What you have to do
Begin the copy at the line that contains "black pentagon: (330, 203)", end it at the last line of the entries below, keep every word exact, and include no pictures.

Material shown

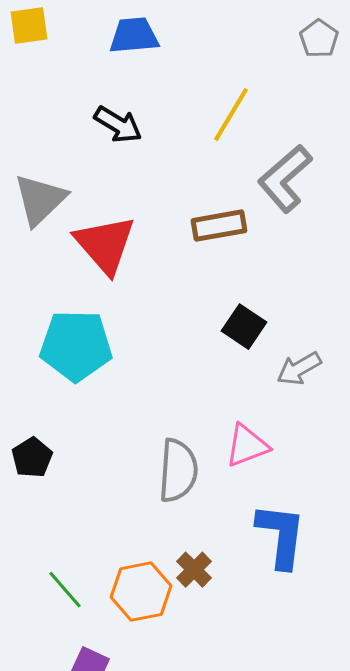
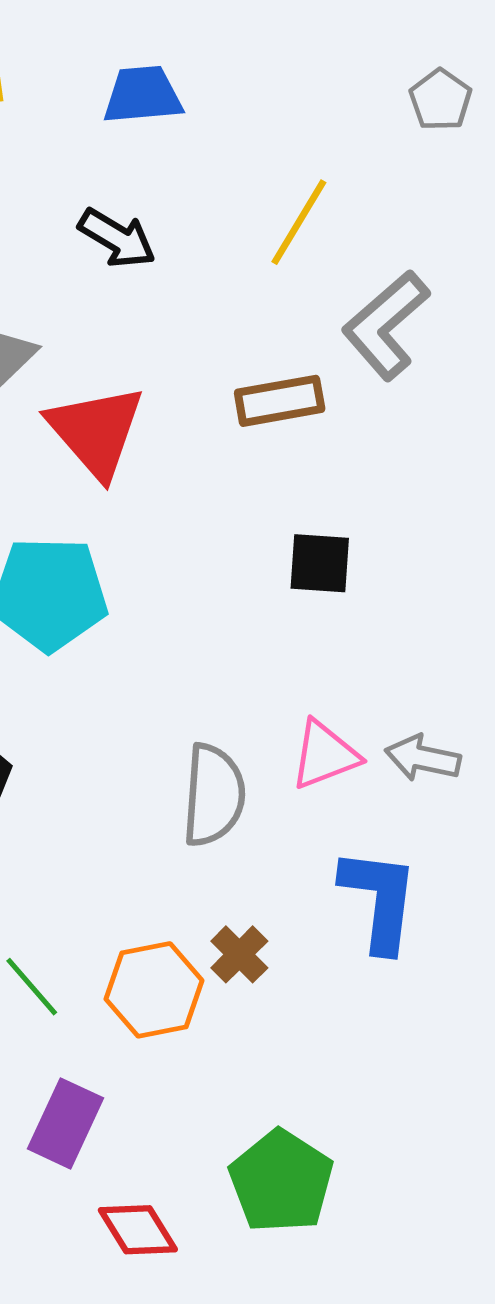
black square: (244, 327) -> (320, 563), turned -30
gray arrow: (299, 369) -> (423, 758), moved, turned 42

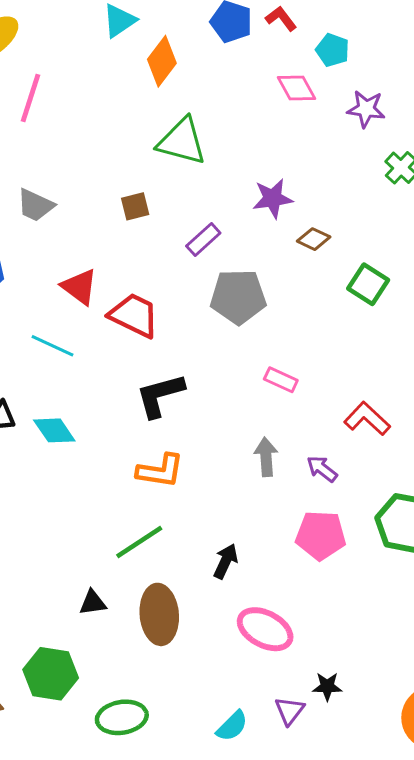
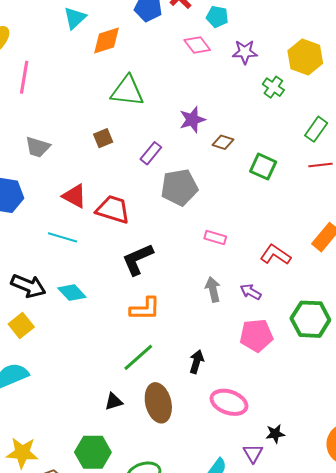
orange diamond: (162, 61) -> (107, 41), turned 44

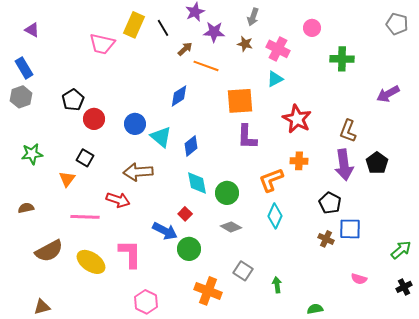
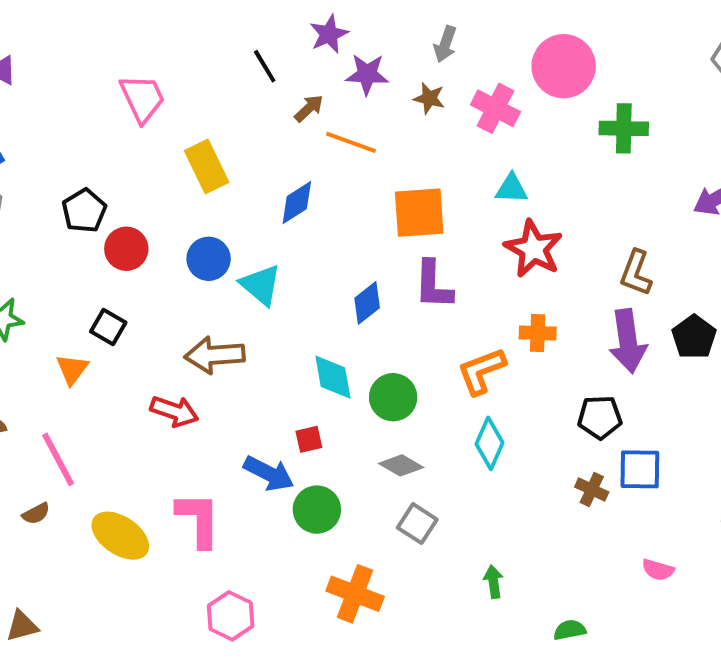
yellow rectangle: (134, 25) -> (207, 167), moved, turned -50
pink circle: (312, 28) -> (564, 66), size x1.8
pink trapezoid: (102, 44) -> (142, 98), turned -128
cyan triangle: (275, 79) -> (511, 189), moved, turned 30
blue diamond: (191, 146) -> (367, 303), moved
black pentagon: (330, 203) -> (600, 417), turned -30
red square: (185, 214) -> (309, 439), turned 32
pink line: (85, 217) -> (58, 459), moved, turned 60
brown semicircle: (49, 251) -> (36, 514), size x0.5
gray square: (243, 271) -> (417, 524), moved

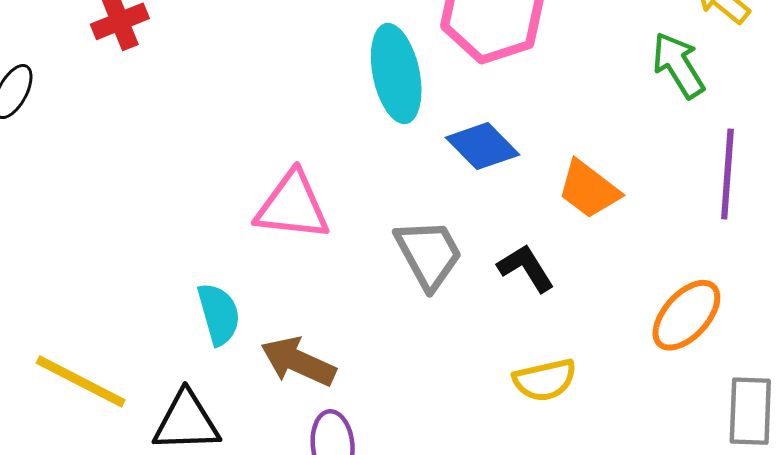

Solution to this problem
black pentagon: (330, 203) -> (600, 417), turned -30
red square: (185, 214) -> (309, 439), turned 32
pink line: (85, 217) -> (58, 459), moved, turned 60
brown semicircle: (49, 251) -> (36, 514), size x0.5
gray square: (243, 271) -> (417, 524), moved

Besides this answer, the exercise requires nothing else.